# [To-do item]
Scan the data below and copy each line where "green" occurs.

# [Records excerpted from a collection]
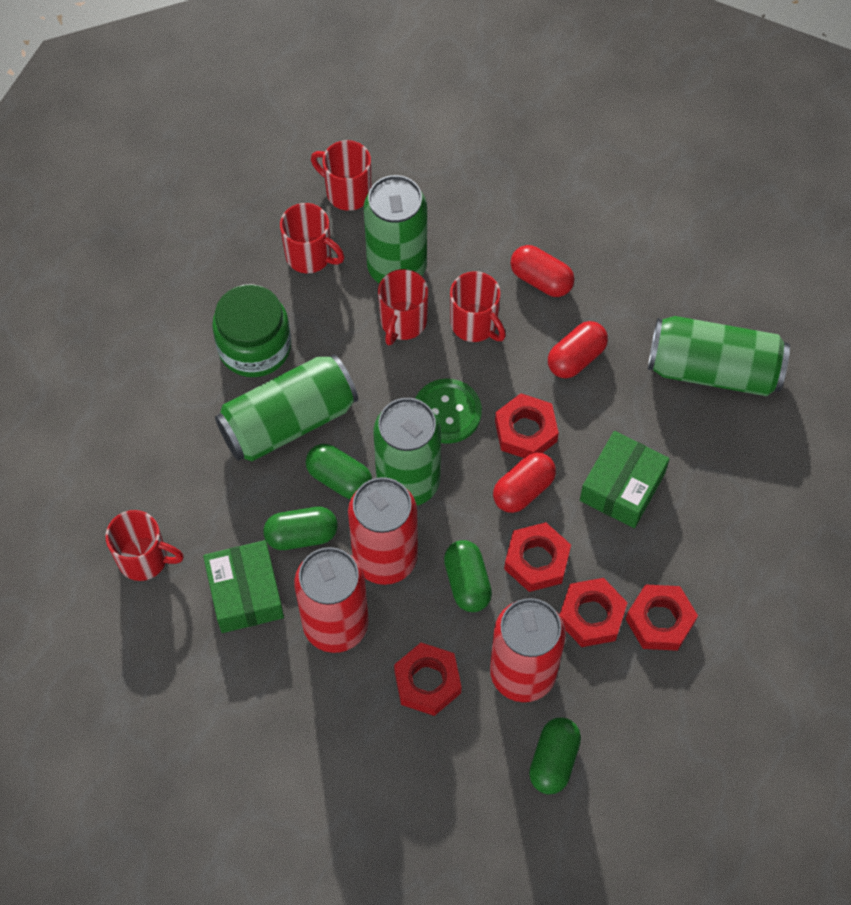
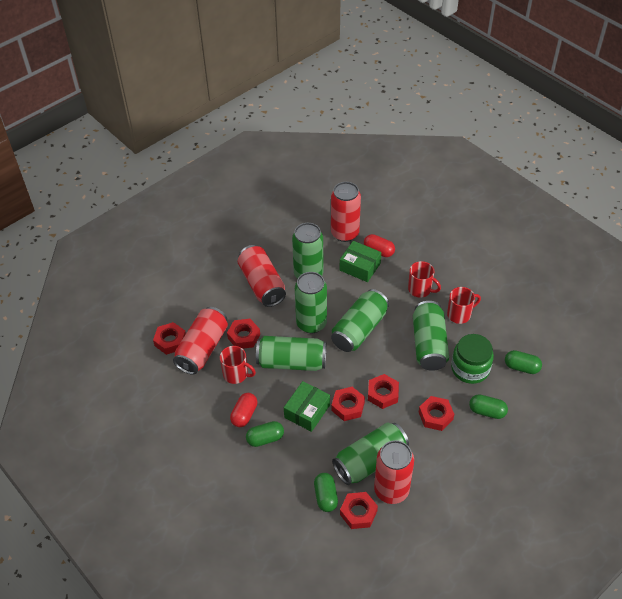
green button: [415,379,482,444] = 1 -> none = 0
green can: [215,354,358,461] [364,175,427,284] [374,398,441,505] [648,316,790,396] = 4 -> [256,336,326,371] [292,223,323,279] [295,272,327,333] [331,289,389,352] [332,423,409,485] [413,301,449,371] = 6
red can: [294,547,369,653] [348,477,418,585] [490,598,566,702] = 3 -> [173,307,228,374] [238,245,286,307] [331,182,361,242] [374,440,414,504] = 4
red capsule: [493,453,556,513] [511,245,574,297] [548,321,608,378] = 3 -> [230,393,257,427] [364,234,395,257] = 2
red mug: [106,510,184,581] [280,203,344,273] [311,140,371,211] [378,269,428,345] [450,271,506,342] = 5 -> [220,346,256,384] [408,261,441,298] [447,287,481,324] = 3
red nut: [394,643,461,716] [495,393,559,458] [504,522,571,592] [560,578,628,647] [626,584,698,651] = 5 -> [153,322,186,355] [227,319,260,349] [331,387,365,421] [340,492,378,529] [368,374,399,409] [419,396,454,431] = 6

# [Task answer]
green button: [415,379,482,444] = 1 -> none = 0
green can: [215,354,358,461] [364,175,427,284] [374,398,441,505] [648,316,790,396] = 4 -> [256,336,326,371] [292,223,323,279] [295,272,327,333] [331,289,389,352] [332,423,409,485] [413,301,449,371] = 6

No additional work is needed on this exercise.